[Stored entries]
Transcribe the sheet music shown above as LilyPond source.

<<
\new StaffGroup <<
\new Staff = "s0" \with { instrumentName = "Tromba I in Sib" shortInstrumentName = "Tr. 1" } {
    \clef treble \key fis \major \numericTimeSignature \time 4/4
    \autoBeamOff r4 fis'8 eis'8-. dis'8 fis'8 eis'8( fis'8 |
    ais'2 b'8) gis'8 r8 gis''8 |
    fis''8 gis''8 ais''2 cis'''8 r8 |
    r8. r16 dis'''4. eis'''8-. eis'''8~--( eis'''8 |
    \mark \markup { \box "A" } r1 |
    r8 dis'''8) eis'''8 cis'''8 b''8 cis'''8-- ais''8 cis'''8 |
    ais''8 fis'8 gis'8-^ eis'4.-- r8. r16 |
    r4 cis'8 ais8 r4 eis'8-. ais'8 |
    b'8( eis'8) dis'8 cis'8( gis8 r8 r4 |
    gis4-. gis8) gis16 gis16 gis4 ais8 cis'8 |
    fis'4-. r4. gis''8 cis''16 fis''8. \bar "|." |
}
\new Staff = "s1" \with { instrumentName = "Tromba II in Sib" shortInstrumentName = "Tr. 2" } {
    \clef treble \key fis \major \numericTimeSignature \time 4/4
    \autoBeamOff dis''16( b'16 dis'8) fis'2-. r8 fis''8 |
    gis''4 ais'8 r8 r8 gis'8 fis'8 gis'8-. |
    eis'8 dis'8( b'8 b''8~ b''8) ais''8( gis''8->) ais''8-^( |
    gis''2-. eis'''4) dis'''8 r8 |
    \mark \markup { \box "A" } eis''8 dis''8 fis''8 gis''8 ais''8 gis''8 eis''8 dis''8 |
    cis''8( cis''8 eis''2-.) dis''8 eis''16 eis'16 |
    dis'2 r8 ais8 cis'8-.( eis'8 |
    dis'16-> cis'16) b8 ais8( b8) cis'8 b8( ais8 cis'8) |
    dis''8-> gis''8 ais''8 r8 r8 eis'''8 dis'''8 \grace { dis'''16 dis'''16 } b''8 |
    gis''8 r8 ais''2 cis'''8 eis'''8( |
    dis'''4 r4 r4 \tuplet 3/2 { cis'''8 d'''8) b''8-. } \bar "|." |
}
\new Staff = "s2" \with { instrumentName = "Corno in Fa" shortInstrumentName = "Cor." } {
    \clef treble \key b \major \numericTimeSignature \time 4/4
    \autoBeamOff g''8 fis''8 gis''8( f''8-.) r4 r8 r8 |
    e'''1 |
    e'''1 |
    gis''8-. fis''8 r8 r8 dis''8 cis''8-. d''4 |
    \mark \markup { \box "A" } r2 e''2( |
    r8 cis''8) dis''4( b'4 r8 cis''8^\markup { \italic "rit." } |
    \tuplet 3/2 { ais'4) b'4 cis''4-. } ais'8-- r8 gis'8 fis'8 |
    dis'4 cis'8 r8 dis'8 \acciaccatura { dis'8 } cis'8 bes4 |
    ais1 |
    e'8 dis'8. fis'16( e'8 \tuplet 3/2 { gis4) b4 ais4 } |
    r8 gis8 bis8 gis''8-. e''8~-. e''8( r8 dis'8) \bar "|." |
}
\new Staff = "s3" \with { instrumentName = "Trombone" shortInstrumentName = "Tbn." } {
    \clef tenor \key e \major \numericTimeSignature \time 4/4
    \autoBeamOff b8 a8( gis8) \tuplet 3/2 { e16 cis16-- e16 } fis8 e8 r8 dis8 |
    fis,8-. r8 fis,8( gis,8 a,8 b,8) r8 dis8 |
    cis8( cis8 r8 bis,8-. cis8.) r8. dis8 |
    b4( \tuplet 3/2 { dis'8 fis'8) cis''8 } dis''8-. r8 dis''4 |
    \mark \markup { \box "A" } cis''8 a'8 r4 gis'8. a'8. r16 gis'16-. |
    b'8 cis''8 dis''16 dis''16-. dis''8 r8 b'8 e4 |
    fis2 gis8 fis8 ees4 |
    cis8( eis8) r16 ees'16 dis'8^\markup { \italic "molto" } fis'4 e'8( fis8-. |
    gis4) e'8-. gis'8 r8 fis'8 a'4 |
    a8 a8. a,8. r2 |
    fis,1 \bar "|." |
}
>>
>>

## SET TASK
Return every line of the items that contains the string "shortInstrumentName". Matching is case-sensitive.

## COMPLETED TASK
\new Staff = "s0" \with { instrumentName = "Tromba I in Sib" shortInstrumentName = "Tr. 1" } {
\new Staff = "s1" \with { instrumentName = "Tromba II in Sib" shortInstrumentName = "Tr. 2" } {
\new Staff = "s2" \with { instrumentName = "Corno in Fa" shortInstrumentName = "Cor." } {
\new Staff = "s3" \with { instrumentName = "Trombone" shortInstrumentName = "Tbn." } {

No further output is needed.